## Work order:
Your answer should consist of all lines in the listing that hold the word "green".

....

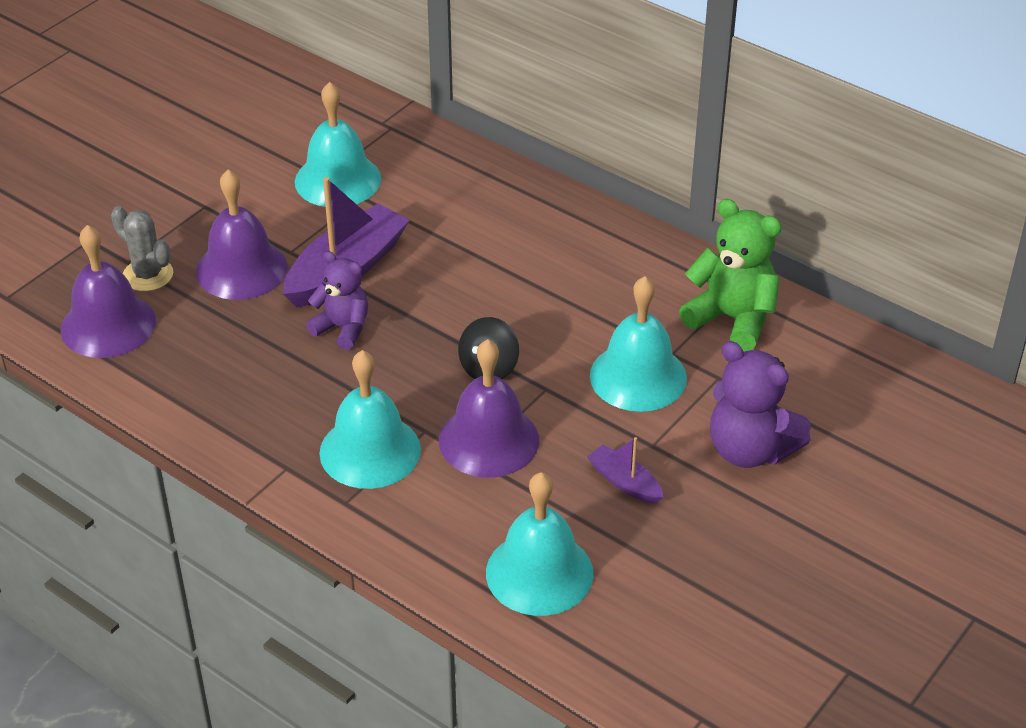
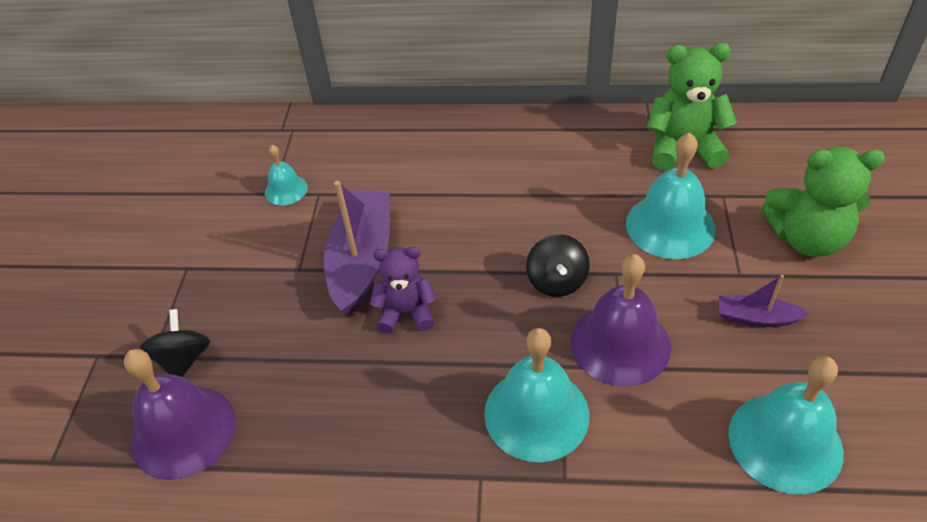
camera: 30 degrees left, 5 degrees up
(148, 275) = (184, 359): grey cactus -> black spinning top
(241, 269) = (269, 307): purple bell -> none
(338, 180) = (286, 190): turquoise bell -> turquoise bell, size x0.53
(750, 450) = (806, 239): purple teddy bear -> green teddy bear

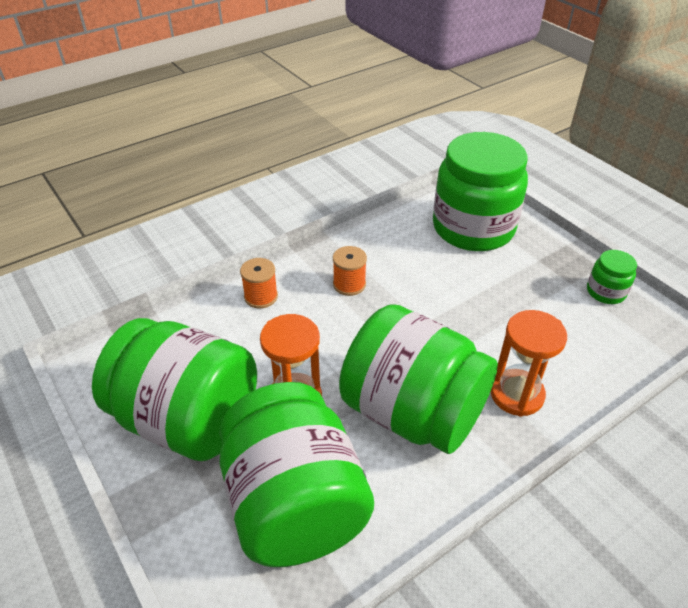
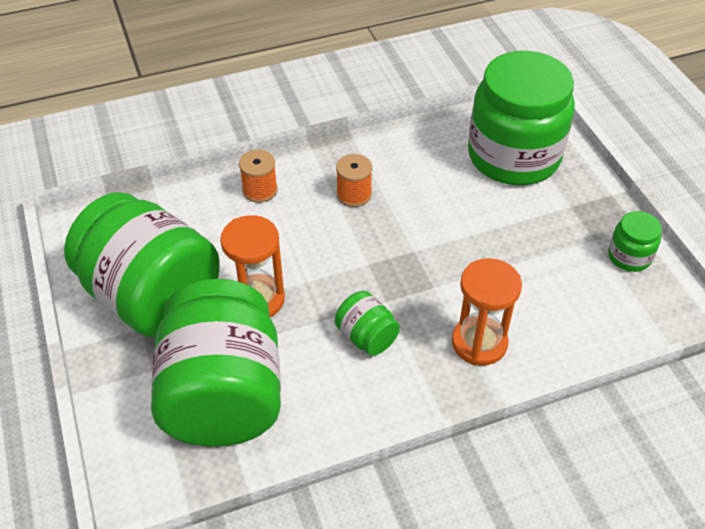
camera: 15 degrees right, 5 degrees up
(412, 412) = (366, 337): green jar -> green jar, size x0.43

....

## Your response:
(750, 450) = (806, 239): purple teddy bear -> green teddy bear
(412, 412) = (366, 337): green jar -> green jar, size x0.43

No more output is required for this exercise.